Supplied material —
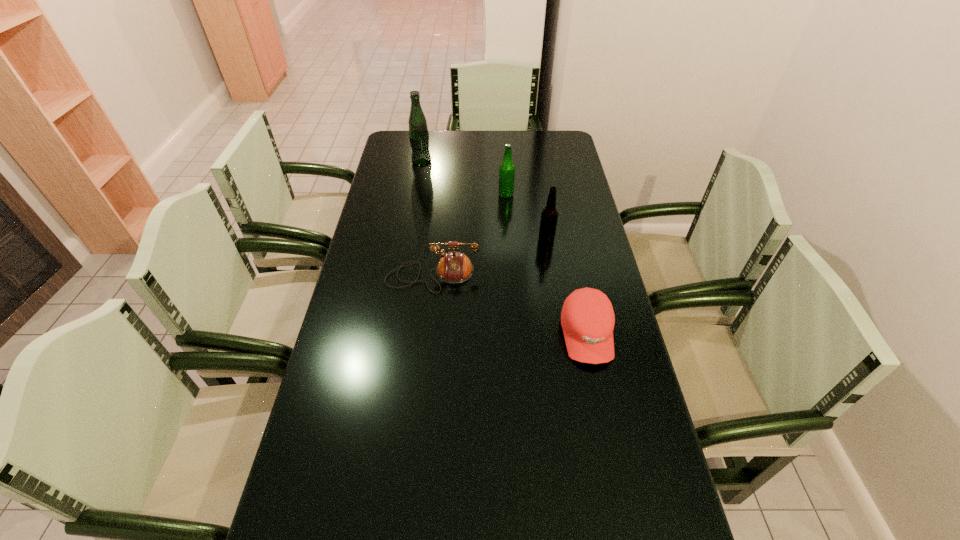
Where is `vacant point located between the telephone and the cap`? The height and width of the screenshot is (540, 960). vacant point located between the telephone and the cap is located at coordinates (510, 305).

Locate an element on the screen. The height and width of the screenshot is (540, 960). free spot between the nearest object and the second farthest beer bottle is located at coordinates (546, 265).

I want to click on vacant point located between the second farthest beer bottle and the cap, so click(546, 265).

The height and width of the screenshot is (540, 960). I want to click on the third closest object to the cap, so click(507, 169).

Identify which object is the second closest to the tallest beer bottle. Please provide its 2D coordinates. Your answer should be formatted as a tuple, i.e. [(x, y)], where the tuple contains the x and y coordinates of a point satisfying the conditions above.

[(454, 267)]

Choose which beer bottle is the second nearest neighbor to the third object from left to right. Please provide its 2D coordinates. Your answer should be formatted as a tuple, i.e. [(x, y)], where the tuple contains the x and y coordinates of a point satisfying the conditions above.

[(418, 131)]

Identify the location of the closest beer bottle relative to the nearest object. pyautogui.click(x=549, y=215).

Task details — Echo every line of the records above word for word, leaving out the pictures.

Result of this exercise —
Where is `vacant point located between the telephone and the cap`? The height and width of the screenshot is (540, 960). vacant point located between the telephone and the cap is located at coordinates (510, 305).

Locate an element on the screen. The height and width of the screenshot is (540, 960). free spot between the nearest object and the second farthest beer bottle is located at coordinates (546, 265).

I want to click on vacant point located between the second farthest beer bottle and the cap, so click(546, 265).

The height and width of the screenshot is (540, 960). I want to click on the third closest object to the cap, so click(507, 169).

Identify which object is the second closest to the tallest beer bottle. Please provide its 2D coordinates. Your answer should be formatted as a tuple, i.e. [(x, y)], where the tuple contains the x and y coordinates of a point satisfying the conditions above.

[(454, 267)]

Choose which beer bottle is the second nearest neighbor to the third object from left to right. Please provide its 2D coordinates. Your answer should be formatted as a tuple, i.e. [(x, y)], where the tuple contains the x and y coordinates of a point satisfying the conditions above.

[(418, 131)]

Identify the location of the closest beer bottle relative to the nearest object. pyautogui.click(x=549, y=215).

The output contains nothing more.